> _Dataset extract_
+ + + + + + +
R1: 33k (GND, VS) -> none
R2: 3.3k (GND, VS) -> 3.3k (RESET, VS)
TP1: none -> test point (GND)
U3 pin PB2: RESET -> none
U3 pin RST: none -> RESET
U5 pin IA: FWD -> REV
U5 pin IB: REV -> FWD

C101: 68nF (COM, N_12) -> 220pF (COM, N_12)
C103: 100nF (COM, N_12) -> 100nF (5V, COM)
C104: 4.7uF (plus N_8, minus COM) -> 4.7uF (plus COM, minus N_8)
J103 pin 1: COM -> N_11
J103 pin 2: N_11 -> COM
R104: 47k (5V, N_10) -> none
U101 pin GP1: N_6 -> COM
+ + + + + + +
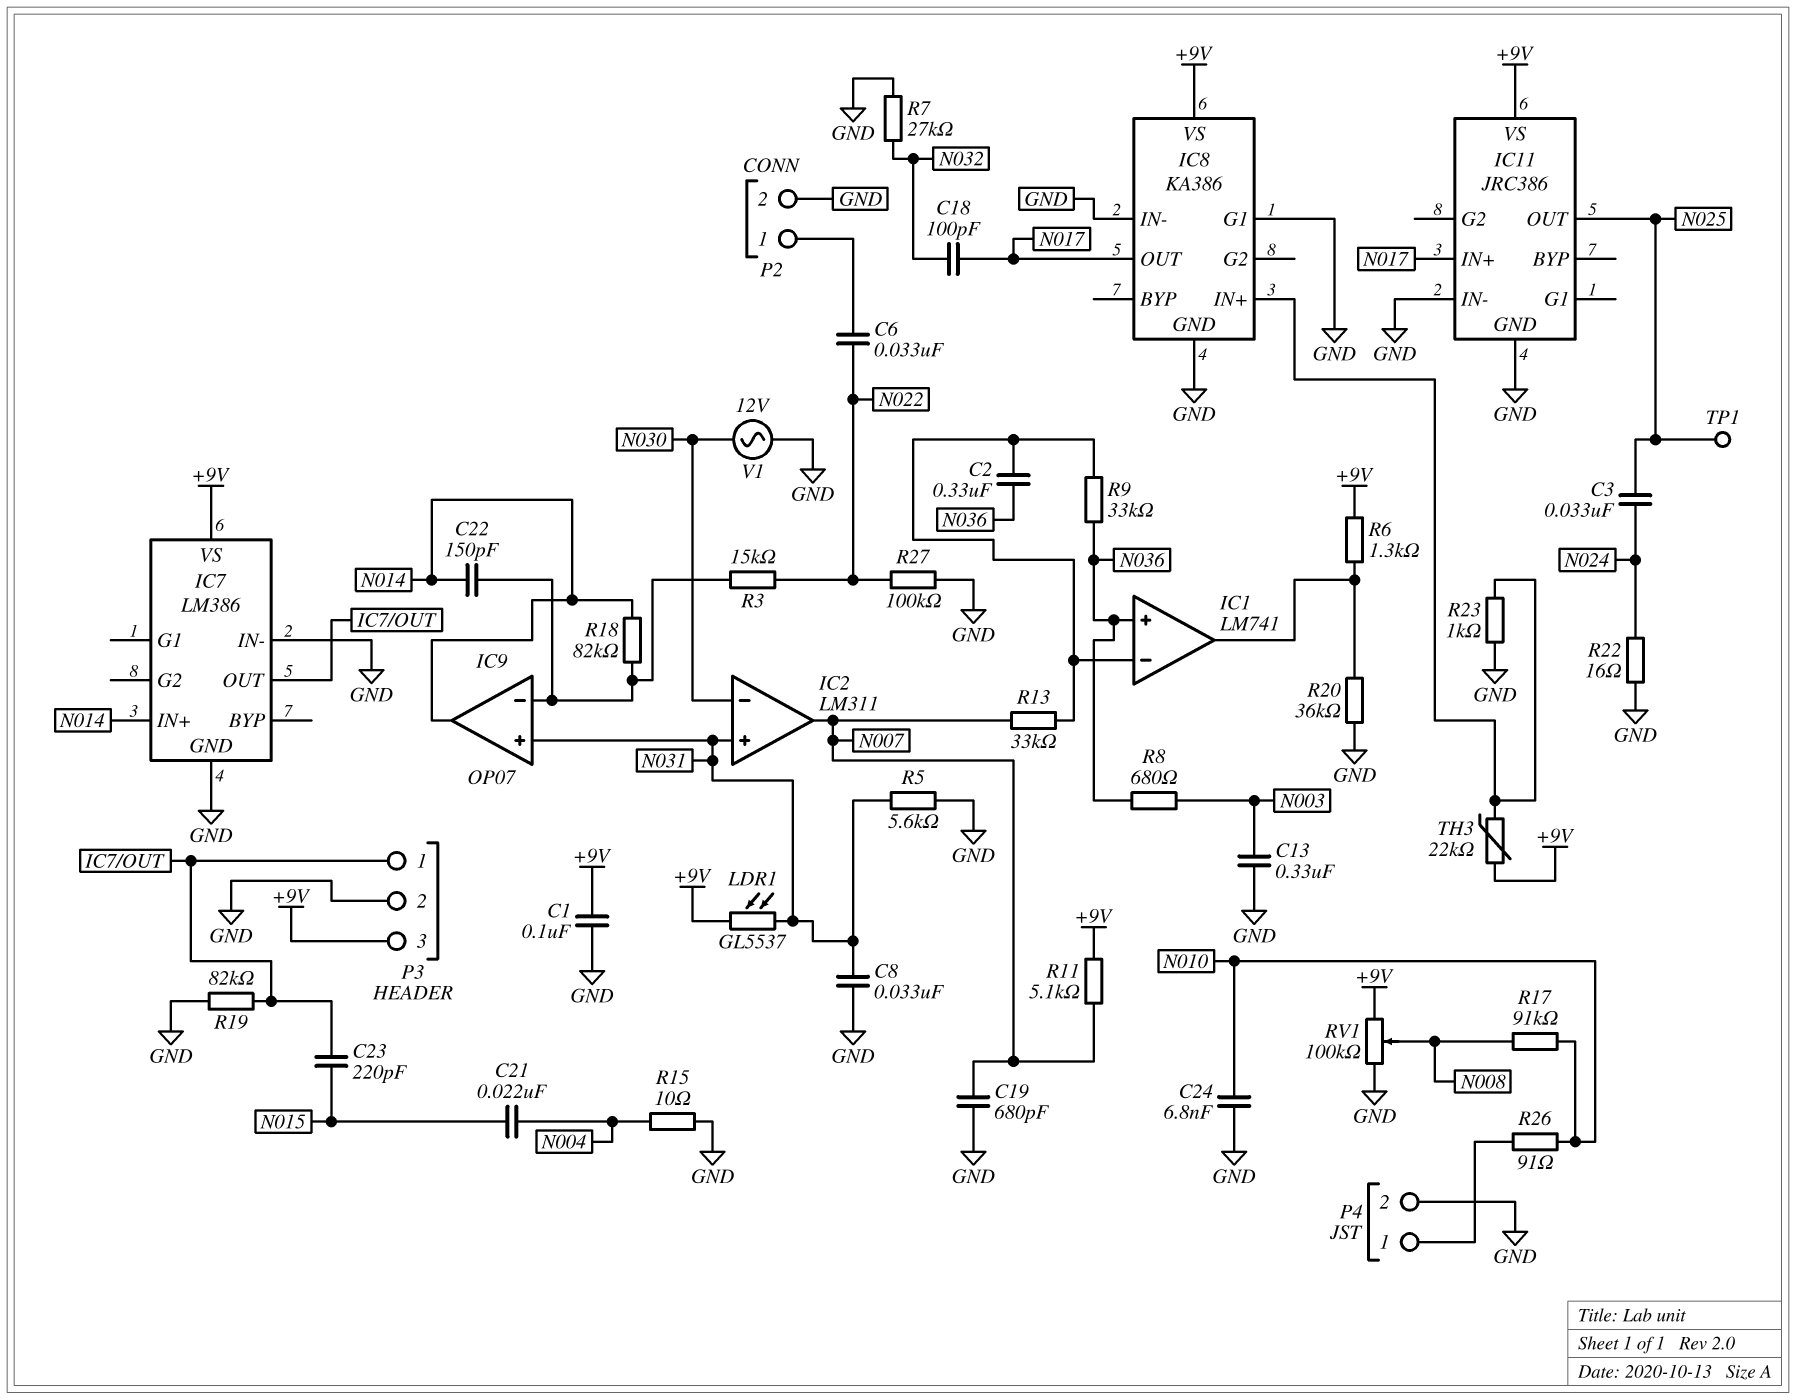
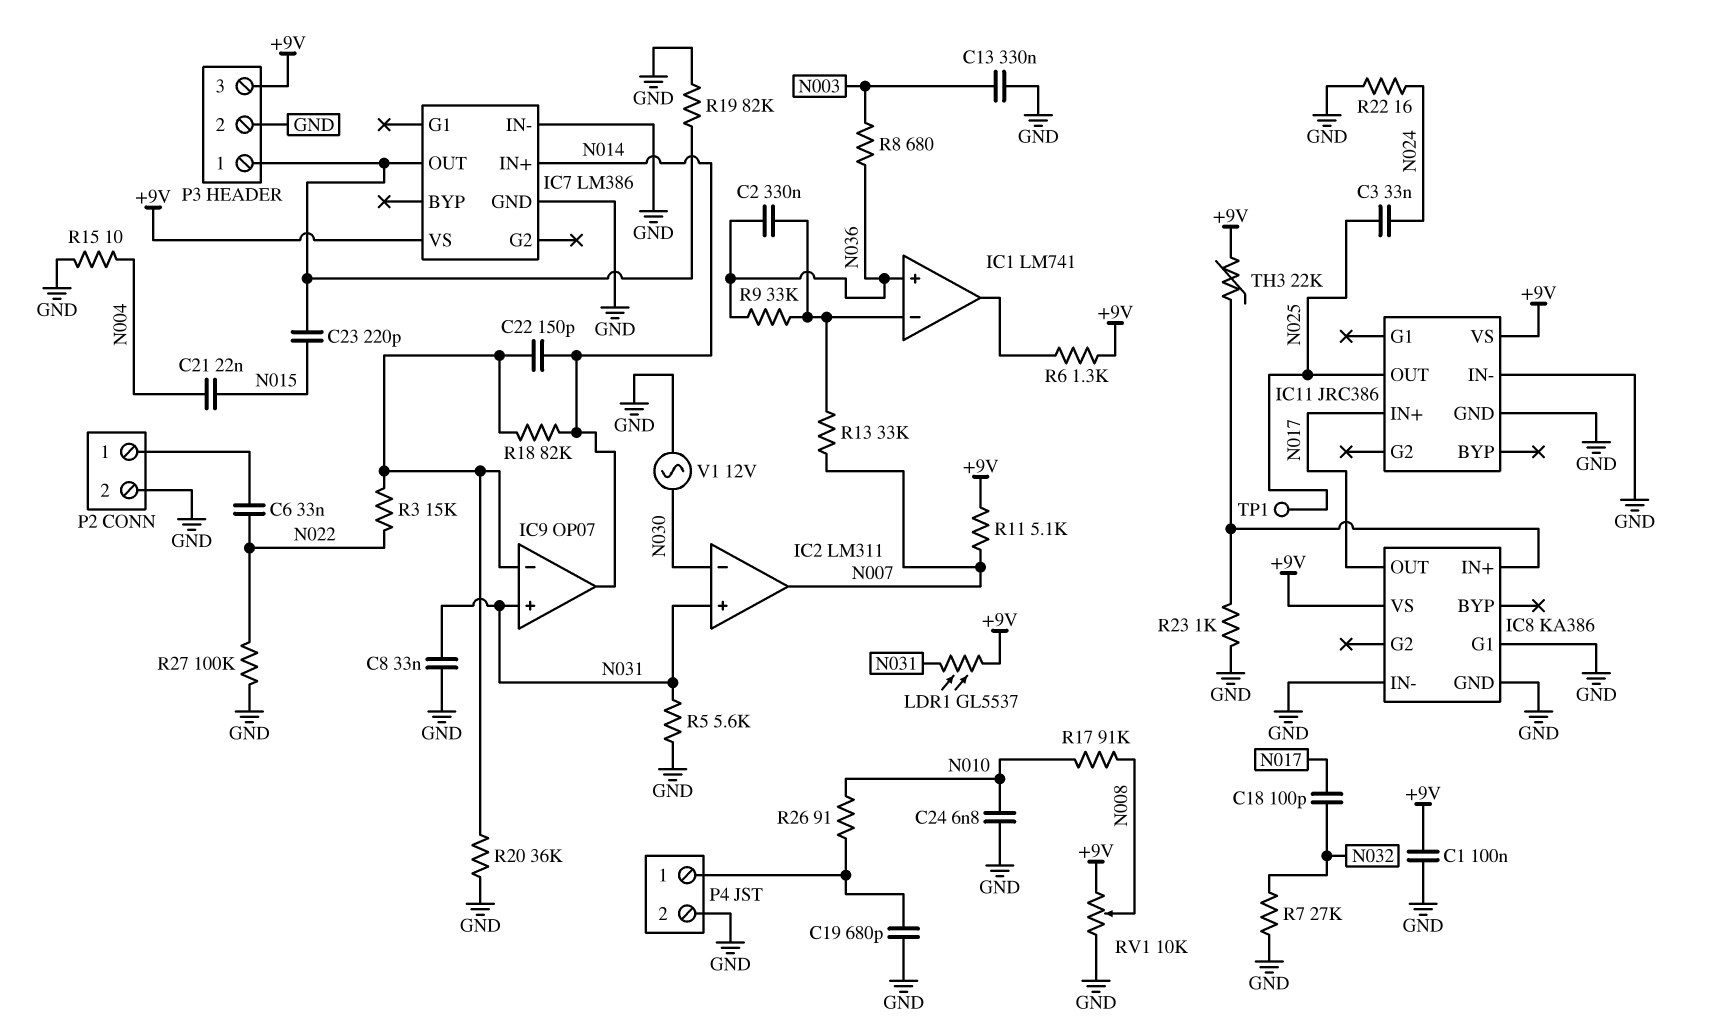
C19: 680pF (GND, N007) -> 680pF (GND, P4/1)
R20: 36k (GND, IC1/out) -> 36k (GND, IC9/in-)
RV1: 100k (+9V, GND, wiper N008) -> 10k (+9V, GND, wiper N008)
+ + + + + + +
> _Directions_
Count every line in the listing where the string "RESET" occurs. Give the total alone.

> _Response_
3